> **Task objective**:
Each line below containing the word "brown" needs to be shown.

> **Saved data entries**:
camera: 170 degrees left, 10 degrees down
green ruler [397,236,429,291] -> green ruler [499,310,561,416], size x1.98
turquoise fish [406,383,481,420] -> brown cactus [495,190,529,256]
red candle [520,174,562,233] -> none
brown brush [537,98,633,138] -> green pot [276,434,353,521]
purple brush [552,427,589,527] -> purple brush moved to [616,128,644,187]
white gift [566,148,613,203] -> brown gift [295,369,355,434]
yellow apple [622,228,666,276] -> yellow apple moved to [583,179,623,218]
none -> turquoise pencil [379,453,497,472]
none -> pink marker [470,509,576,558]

...

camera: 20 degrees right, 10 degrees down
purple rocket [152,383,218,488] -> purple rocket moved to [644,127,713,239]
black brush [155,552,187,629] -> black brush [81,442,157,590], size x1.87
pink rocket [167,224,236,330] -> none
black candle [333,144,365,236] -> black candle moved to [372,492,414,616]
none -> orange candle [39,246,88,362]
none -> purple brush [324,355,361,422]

> **Task result**:
turquoise fish [406,383,481,420] -> brown cactus [495,190,529,256]
brown brush [537,98,633,138] -> green pot [276,434,353,521]
white gift [566,148,613,203] -> brown gift [295,369,355,434]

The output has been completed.